--- Description of the task ---
Beginning with the line of the entries below that holds "GPS1 pin RX: 6 -> 3" and ending with the line that holds "IMU2 pin SCL: 14 -> A3", transcribe each line exactly as written. Pictures stay out.

Detected change data:
====================

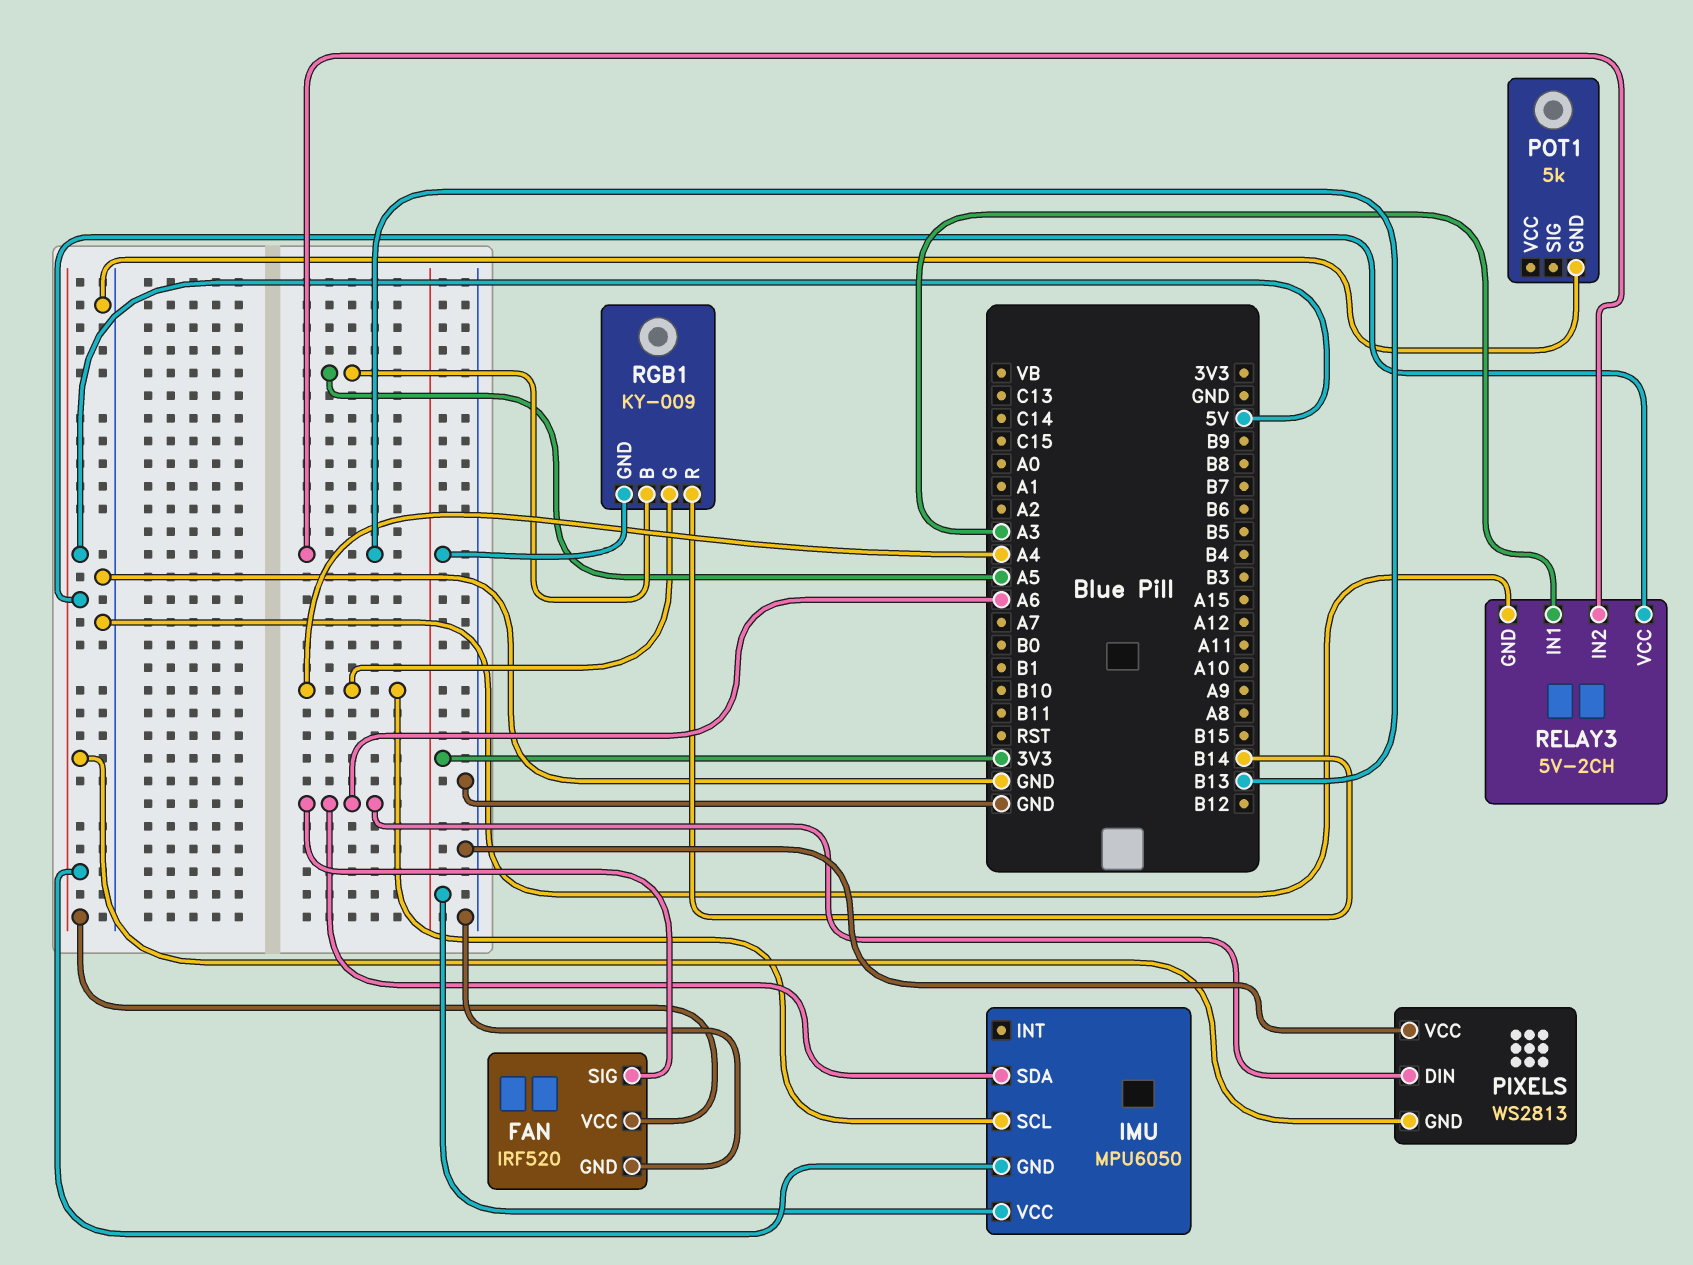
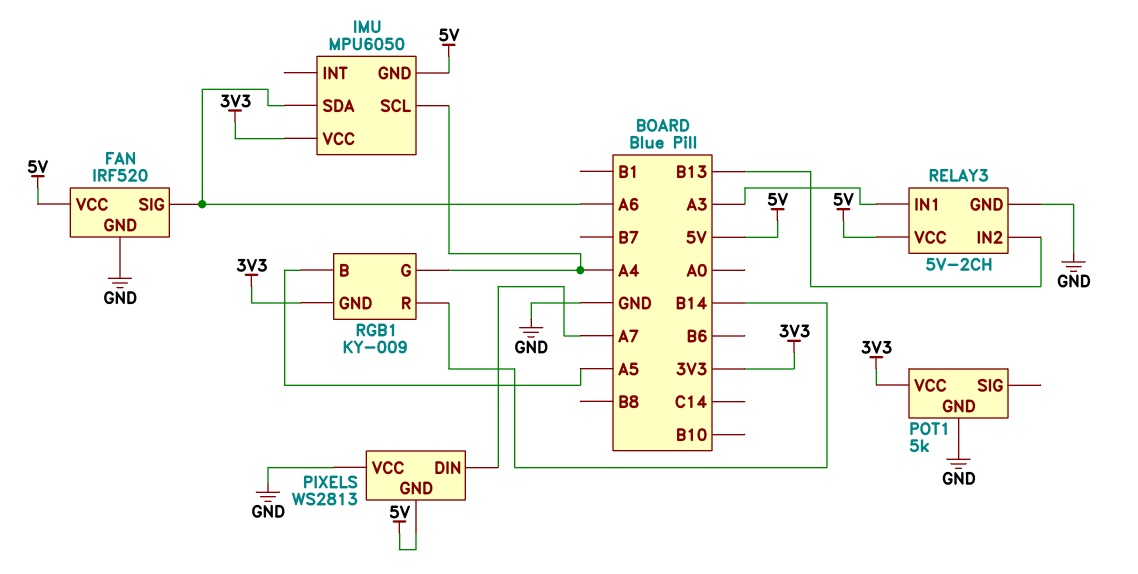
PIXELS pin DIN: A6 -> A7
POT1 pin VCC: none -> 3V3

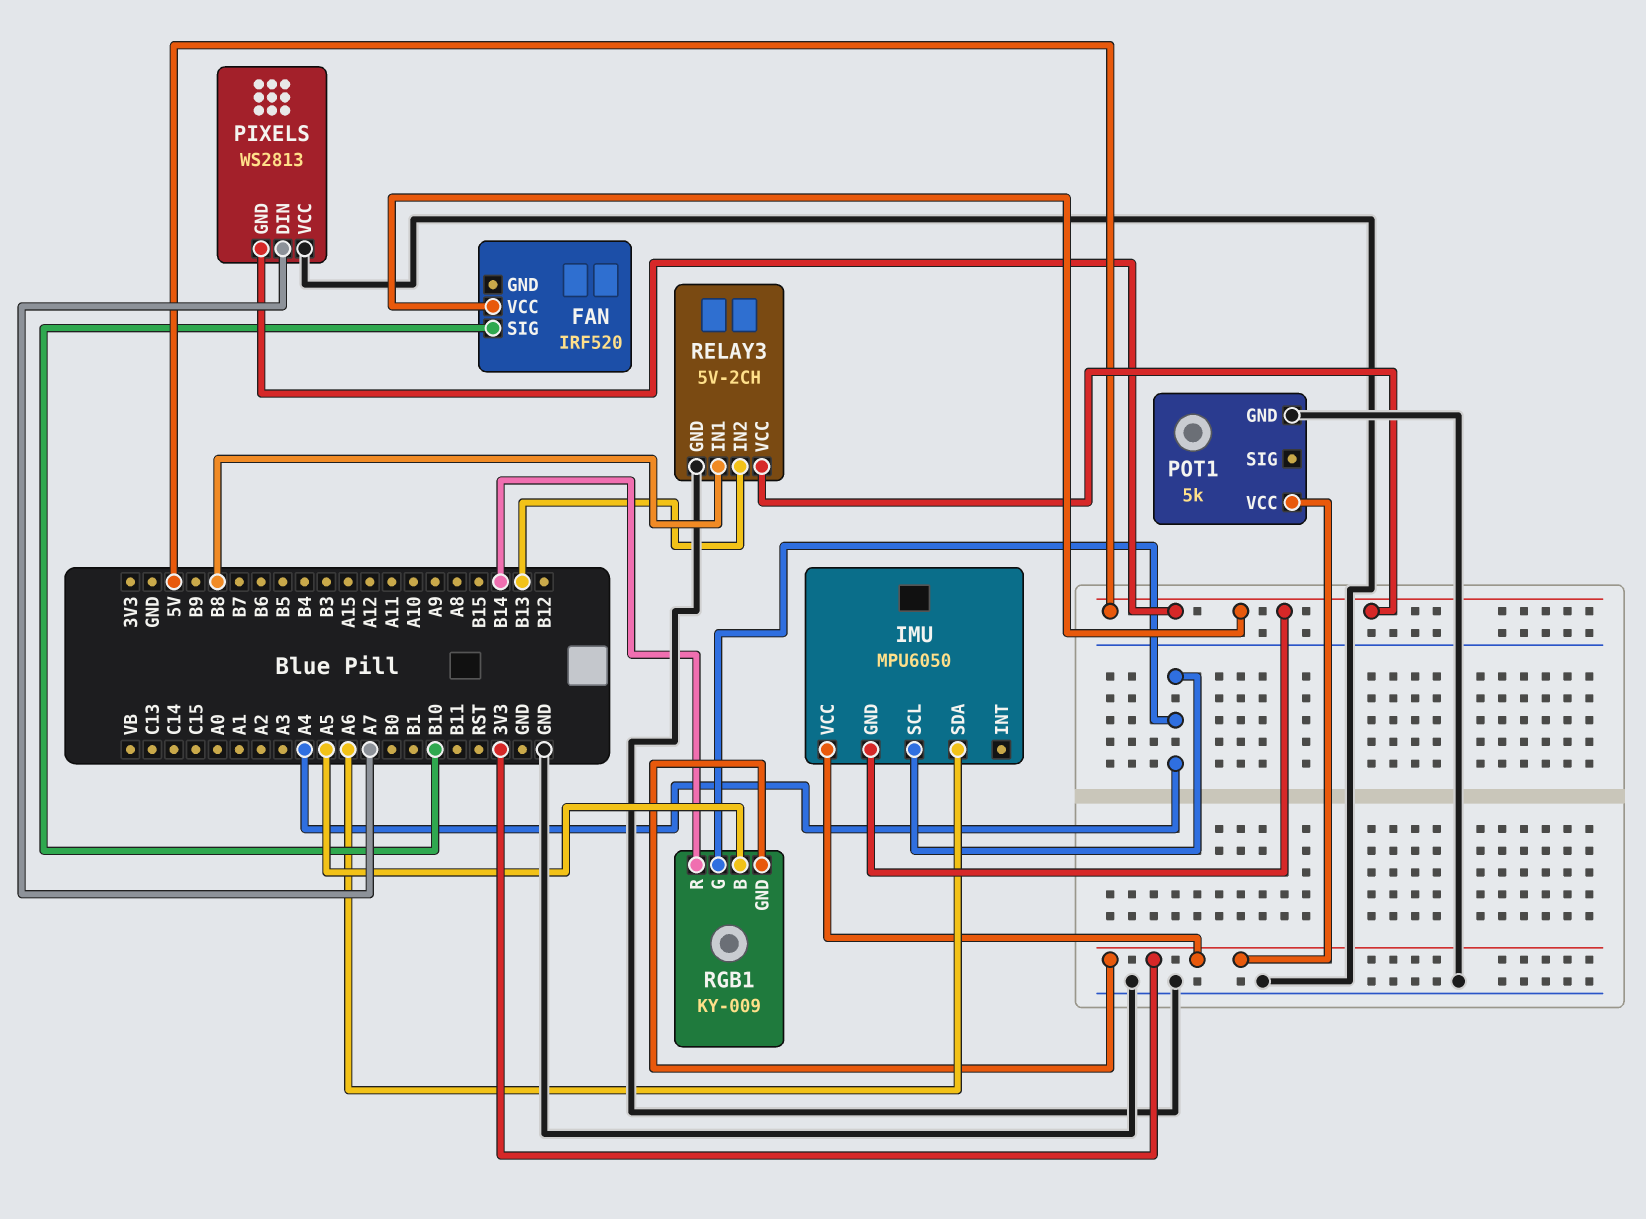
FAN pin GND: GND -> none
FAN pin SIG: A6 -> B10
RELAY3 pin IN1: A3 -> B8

====================

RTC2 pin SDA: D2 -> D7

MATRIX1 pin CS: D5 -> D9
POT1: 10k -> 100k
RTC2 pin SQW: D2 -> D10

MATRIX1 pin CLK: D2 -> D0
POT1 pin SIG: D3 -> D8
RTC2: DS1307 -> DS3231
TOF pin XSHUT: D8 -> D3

====================

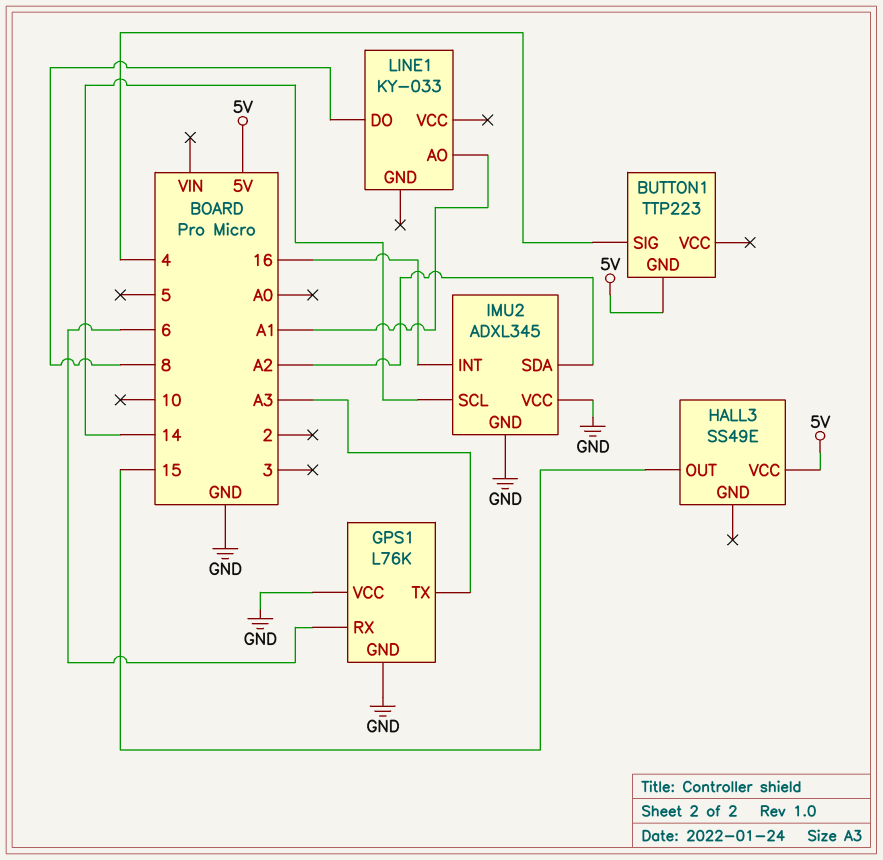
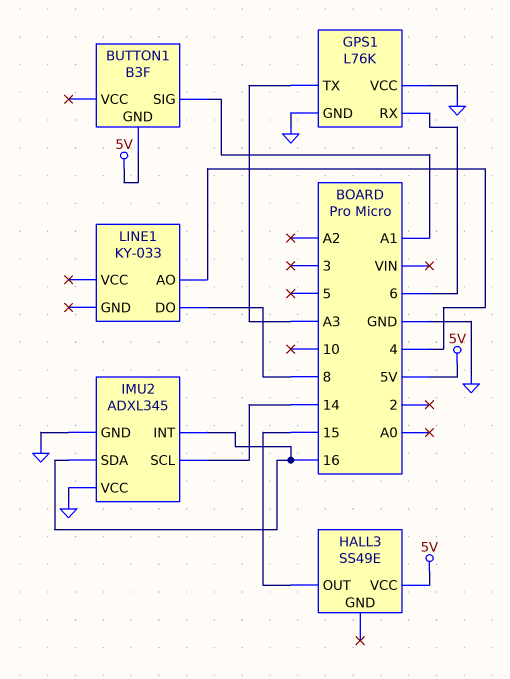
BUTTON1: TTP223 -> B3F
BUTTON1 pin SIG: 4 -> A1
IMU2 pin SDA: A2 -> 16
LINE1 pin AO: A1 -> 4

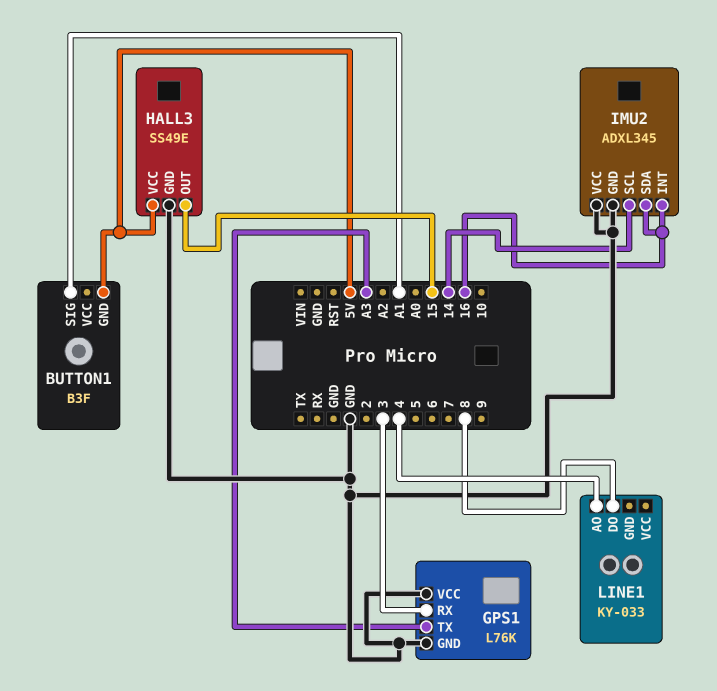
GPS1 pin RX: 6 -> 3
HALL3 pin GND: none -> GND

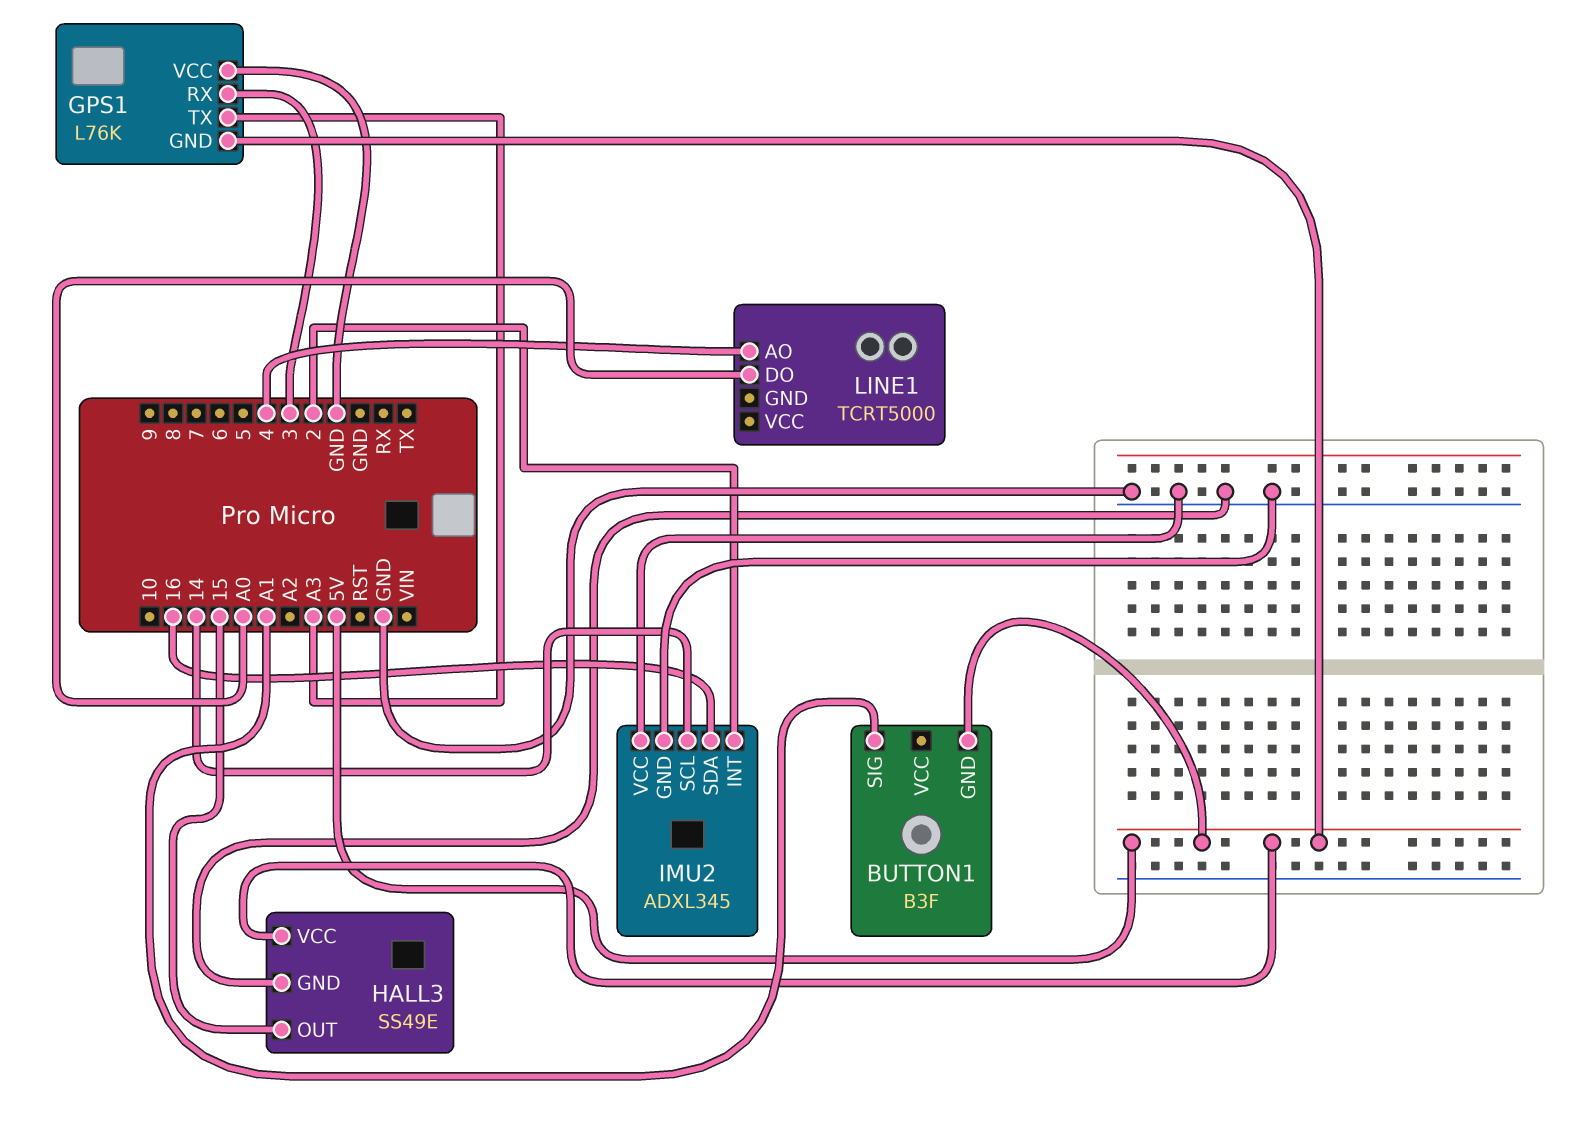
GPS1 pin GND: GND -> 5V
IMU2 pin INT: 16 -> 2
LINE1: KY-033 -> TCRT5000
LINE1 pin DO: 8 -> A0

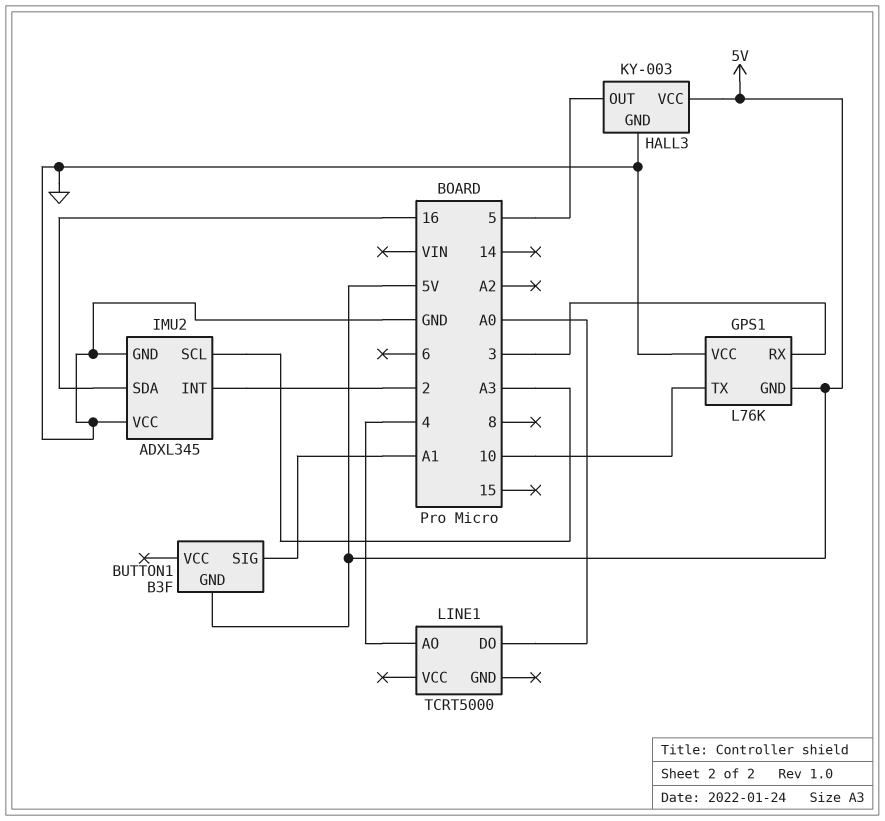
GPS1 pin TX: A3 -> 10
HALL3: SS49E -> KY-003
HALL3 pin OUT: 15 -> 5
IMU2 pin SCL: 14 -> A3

====================

--- Answer to this exercise ---
GPS1 pin RX: 6 -> 3
HALL3 pin GND: none -> GND

GPS1 pin GND: GND -> 5V
IMU2 pin INT: 16 -> 2
LINE1: KY-033 -> TCRT5000
LINE1 pin DO: 8 -> A0

GPS1 pin TX: A3 -> 10
HALL3: SS49E -> KY-003
HALL3 pin OUT: 15 -> 5
IMU2 pin SCL: 14 -> A3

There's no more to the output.